SHORT EXERCISE.
Update the material below by replacing "top-left" with "upper-left corner" and leaving everything else unchanged. Leave the pictures out of your answer.

AVAILABLE RECORDS.
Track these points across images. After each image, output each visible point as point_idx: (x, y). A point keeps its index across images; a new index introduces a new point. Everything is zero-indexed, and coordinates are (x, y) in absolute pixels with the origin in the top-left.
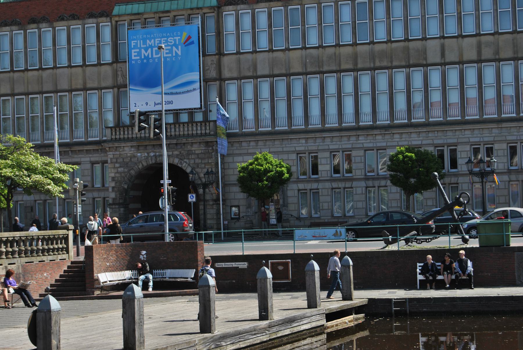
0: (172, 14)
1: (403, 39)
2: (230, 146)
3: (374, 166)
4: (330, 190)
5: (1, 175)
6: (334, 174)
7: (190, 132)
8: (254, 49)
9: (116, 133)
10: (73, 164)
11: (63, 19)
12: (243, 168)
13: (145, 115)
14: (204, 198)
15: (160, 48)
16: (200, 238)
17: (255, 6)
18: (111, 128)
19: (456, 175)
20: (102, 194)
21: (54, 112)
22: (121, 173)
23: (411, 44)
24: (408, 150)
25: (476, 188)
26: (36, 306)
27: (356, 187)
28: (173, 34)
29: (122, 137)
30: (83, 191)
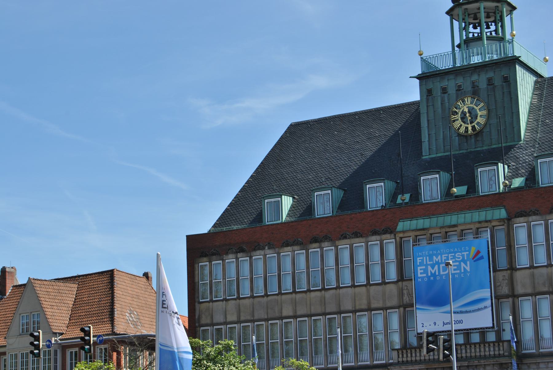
0: (459, 229)
7: (482, 354)
8: (549, 263)
9: (403, 355)
11: (345, 238)
13: (433, 336)
15: (448, 264)
17: (548, 217)
18: (397, 350)
21: (337, 334)
28: (461, 249)
29: (409, 359)
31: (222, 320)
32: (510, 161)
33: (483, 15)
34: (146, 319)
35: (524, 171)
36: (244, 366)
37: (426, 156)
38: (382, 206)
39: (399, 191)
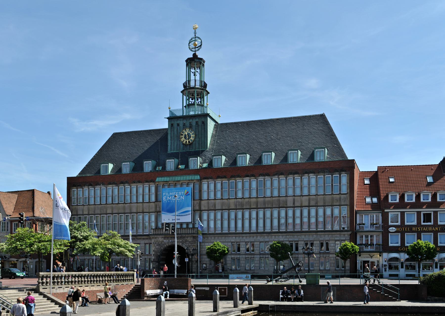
0: (181, 182)
1: (278, 196)
2: (203, 238)
3: (264, 249)
4: (245, 258)
5: (107, 248)
6: (247, 252)
7: (187, 232)
9: (155, 231)
10: (137, 244)
11: (135, 183)
12: (208, 248)
13: (168, 224)
14: (192, 260)
15: (175, 196)
17: (216, 180)
18: (153, 229)
20: (149, 257)
22: (157, 248)
23: (281, 198)
24: (278, 243)
25: (306, 260)
26: (120, 303)
27: (256, 258)
29: (158, 233)
32: (203, 157)
33: (196, 94)
34: (49, 211)
35: (208, 161)
36: (90, 233)
37: (169, 151)
38: (150, 171)
39: (157, 165)
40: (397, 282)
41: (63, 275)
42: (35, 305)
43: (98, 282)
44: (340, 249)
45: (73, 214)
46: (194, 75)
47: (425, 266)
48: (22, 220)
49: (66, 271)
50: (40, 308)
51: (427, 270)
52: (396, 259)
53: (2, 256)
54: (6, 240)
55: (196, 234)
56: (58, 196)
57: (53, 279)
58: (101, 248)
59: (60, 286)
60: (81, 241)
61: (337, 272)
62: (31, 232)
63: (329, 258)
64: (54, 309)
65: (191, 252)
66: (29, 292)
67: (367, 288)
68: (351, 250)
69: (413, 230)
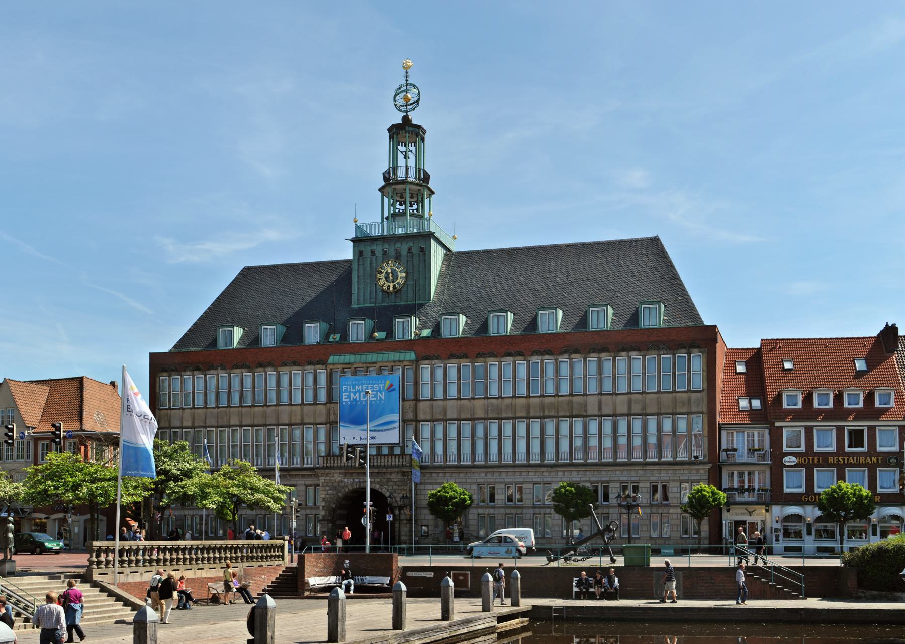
0: (377, 365)
2: (423, 475)
3: (542, 498)
7: (390, 463)
8: (445, 397)
11: (286, 365)
12: (432, 494)
13: (352, 448)
15: (367, 393)
16: (395, 551)
17: (447, 362)
18: (323, 457)
19: (608, 507)
20: (314, 512)
22: (330, 495)
24: (570, 485)
26: (255, 603)
28: (378, 382)
29: (332, 465)
30: (298, 508)
31: (179, 425)
36: (196, 463)
38: (317, 342)
40: (800, 563)
41: (141, 548)
42: (82, 608)
43: (211, 561)
44: (689, 498)
45: (162, 425)
46: (405, 158)
47: (853, 531)
48: (59, 436)
49: (146, 539)
50: (94, 612)
51: (857, 538)
52: (798, 518)
53: (17, 509)
54: (25, 476)
55: (408, 466)
56: (132, 389)
57: (121, 555)
58: (217, 493)
59: (134, 569)
60: (177, 479)
61: (684, 541)
62: (77, 461)
63: (668, 515)
64: (122, 615)
65: (397, 503)
66: (71, 580)
67: (742, 573)
68: (711, 500)
69: (829, 462)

FINISHED ANSWER.
Track these points across images. After each image, output each visible point as point_idx: (x, y). A point keeps its index across images; a new index introduces a new point. Everything is zero-indexed, and coordinates are (x, y) in absolute pixels with the origin in the upper-left corner.
0: (172, 14)
1: (403, 39)
2: (230, 146)
3: (374, 166)
4: (330, 190)
5: (1, 175)
6: (334, 174)
7: (190, 132)
8: (254, 49)
9: (116, 133)
10: (73, 164)
11: (63, 19)
12: (243, 168)
13: (145, 115)
14: (204, 198)
15: (160, 48)
16: (200, 238)
17: (255, 6)
18: (111, 128)
19: (456, 175)
20: (102, 194)
21: (54, 112)
22: (121, 173)
23: (411, 44)
24: (408, 150)
25: (476, 188)
26: (36, 306)
27: (356, 187)
28: (173, 34)
29: (122, 137)
30: (83, 191)
0: (459, 229)
7: (482, 354)
8: (549, 263)
9: (403, 355)
11: (345, 238)
13: (433, 336)
15: (448, 264)
17: (548, 217)
18: (397, 350)
21: (337, 334)
28: (461, 249)
29: (409, 359)
31: (222, 320)
32: (510, 161)
33: (483, 15)
34: (146, 319)
35: (524, 171)
36: (244, 366)
37: (426, 156)
38: (382, 206)
39: (399, 191)
0: (181, 182)
1: (278, 196)
2: (203, 238)
3: (264, 249)
4: (245, 258)
5: (107, 248)
6: (247, 252)
7: (187, 232)
9: (155, 231)
10: (137, 244)
11: (135, 183)
12: (208, 248)
13: (168, 224)
14: (192, 260)
15: (175, 196)
17: (216, 180)
18: (153, 229)
20: (149, 257)
22: (157, 248)
23: (281, 198)
24: (278, 243)
25: (306, 260)
26: (120, 303)
27: (256, 258)
29: (158, 233)
32: (203, 157)
33: (196, 94)
34: (49, 211)
35: (208, 161)
36: (90, 233)
37: (169, 151)
38: (150, 171)
39: (157, 165)
40: (397, 282)
41: (63, 275)
42: (35, 305)
43: (98, 282)
44: (340, 249)
45: (73, 214)
46: (194, 75)
47: (425, 266)
48: (22, 220)
49: (66, 271)
50: (40, 308)
51: (427, 270)
52: (396, 259)
53: (2, 256)
54: (6, 240)
55: (196, 234)
56: (58, 196)
57: (53, 279)
58: (101, 248)
59: (60, 286)
60: (81, 241)
61: (337, 272)
62: (31, 232)
63: (329, 258)
64: (54, 309)
65: (191, 252)
66: (29, 292)
67: (367, 288)
68: (351, 250)
69: (413, 230)
0: (377, 365)
2: (423, 475)
3: (542, 498)
7: (390, 463)
8: (445, 397)
11: (286, 365)
12: (432, 494)
13: (352, 448)
15: (367, 393)
16: (395, 551)
17: (447, 362)
18: (323, 457)
19: (608, 507)
20: (314, 512)
22: (330, 495)
24: (570, 485)
26: (255, 603)
28: (378, 382)
29: (332, 465)
30: (298, 508)
31: (179, 425)
36: (196, 463)
38: (317, 342)
40: (800, 563)
41: (141, 548)
42: (82, 608)
43: (211, 561)
44: (689, 498)
45: (162, 425)
46: (405, 158)
47: (853, 531)
48: (59, 436)
49: (146, 539)
50: (94, 612)
51: (857, 538)
52: (798, 518)
53: (17, 509)
54: (25, 476)
55: (408, 466)
56: (132, 389)
57: (121, 555)
58: (217, 493)
59: (134, 569)
60: (177, 479)
61: (684, 541)
62: (77, 461)
63: (668, 515)
64: (122, 615)
65: (397, 503)
66: (71, 580)
67: (742, 573)
68: (711, 500)
69: (829, 462)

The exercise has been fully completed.